## start

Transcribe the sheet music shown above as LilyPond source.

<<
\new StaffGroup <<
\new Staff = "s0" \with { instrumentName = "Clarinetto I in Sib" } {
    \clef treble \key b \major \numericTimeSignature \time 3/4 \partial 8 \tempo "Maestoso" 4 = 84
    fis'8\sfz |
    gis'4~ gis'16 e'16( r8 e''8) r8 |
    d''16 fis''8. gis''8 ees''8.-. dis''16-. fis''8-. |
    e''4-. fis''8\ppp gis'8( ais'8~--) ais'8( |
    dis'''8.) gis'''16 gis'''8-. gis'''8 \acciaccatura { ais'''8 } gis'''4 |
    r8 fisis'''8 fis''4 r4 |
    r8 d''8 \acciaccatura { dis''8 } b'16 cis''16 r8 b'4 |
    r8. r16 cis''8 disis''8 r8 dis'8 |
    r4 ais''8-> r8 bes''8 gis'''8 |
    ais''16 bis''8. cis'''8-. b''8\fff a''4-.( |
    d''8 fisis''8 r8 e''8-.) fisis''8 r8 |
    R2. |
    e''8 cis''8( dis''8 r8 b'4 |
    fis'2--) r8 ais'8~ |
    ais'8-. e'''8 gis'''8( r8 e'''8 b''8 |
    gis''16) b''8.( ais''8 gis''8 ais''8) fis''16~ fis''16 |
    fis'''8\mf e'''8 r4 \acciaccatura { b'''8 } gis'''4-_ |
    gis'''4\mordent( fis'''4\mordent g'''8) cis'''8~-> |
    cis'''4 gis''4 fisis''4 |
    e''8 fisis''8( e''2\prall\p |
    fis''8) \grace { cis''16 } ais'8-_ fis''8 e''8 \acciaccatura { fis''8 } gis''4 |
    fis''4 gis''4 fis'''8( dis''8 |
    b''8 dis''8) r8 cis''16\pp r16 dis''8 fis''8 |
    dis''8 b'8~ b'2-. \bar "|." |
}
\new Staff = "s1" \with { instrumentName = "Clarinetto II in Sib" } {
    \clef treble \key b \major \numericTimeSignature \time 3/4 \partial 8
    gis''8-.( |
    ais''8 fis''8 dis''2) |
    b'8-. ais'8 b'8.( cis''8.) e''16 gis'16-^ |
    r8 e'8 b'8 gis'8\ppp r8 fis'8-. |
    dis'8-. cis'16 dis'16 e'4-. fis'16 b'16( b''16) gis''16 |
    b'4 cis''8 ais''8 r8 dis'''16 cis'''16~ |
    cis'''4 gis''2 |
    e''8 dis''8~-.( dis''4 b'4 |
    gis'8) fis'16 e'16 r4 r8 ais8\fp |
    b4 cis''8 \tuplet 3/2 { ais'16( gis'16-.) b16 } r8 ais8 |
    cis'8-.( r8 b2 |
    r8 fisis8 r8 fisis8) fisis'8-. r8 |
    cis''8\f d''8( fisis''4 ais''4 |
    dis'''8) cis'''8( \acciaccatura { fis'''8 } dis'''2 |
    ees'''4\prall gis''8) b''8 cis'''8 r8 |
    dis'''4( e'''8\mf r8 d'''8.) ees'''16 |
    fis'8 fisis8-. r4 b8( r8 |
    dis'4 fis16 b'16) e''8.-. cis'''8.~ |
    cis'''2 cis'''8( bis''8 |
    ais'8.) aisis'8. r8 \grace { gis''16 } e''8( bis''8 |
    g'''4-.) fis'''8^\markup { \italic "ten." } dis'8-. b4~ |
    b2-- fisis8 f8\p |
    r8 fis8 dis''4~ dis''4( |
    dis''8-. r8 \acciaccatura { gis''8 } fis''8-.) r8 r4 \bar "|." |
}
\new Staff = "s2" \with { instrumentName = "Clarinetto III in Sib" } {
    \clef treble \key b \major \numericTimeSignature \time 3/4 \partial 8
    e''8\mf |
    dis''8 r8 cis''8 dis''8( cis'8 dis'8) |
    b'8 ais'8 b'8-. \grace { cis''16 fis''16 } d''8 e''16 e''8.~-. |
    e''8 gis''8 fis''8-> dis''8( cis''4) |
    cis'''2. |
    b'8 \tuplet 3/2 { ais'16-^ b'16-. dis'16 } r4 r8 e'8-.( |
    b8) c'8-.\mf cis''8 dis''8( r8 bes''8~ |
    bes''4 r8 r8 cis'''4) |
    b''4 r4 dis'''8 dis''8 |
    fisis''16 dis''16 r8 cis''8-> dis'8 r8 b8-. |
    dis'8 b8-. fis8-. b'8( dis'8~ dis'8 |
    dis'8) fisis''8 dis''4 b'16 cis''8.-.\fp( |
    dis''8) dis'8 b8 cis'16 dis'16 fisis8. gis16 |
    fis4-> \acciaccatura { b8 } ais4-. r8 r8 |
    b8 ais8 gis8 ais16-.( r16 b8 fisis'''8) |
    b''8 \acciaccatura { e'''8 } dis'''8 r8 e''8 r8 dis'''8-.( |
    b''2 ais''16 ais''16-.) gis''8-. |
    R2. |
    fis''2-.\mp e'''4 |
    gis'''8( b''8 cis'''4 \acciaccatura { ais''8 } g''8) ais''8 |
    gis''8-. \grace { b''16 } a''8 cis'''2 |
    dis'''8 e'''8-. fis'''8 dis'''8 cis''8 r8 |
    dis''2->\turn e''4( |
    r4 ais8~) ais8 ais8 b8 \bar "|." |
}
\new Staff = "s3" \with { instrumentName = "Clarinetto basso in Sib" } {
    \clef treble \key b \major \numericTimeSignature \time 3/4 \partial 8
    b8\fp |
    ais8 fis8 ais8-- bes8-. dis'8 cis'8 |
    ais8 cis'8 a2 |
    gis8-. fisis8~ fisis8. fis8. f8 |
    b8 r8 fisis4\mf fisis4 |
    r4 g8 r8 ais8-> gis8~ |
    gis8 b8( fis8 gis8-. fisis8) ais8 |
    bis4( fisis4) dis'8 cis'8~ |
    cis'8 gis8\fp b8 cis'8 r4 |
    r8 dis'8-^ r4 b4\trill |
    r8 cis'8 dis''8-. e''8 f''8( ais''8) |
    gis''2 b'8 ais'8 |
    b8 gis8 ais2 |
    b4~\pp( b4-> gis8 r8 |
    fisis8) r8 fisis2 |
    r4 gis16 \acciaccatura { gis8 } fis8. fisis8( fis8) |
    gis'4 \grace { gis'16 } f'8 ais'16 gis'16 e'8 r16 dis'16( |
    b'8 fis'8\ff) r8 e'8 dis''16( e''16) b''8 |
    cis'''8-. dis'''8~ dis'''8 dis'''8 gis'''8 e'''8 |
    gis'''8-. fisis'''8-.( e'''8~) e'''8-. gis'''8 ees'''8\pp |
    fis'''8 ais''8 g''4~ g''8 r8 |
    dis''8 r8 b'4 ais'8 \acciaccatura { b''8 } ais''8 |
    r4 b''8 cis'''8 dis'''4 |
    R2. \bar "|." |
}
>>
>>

## end

■ OBJECTIVE ■
Select every line of the data above that contains the string "with".

■ OUTPUT ■
\new Staff = "s0" \with { instrumentName = "Clarinetto I in Sib" } {
\new Staff = "s1" \with { instrumentName = "Clarinetto II in Sib" } {
\new Staff = "s2" \with { instrumentName = "Clarinetto III in Sib" } {
\new Staff = "s3" \with { instrumentName = "Clarinetto basso in Sib" } {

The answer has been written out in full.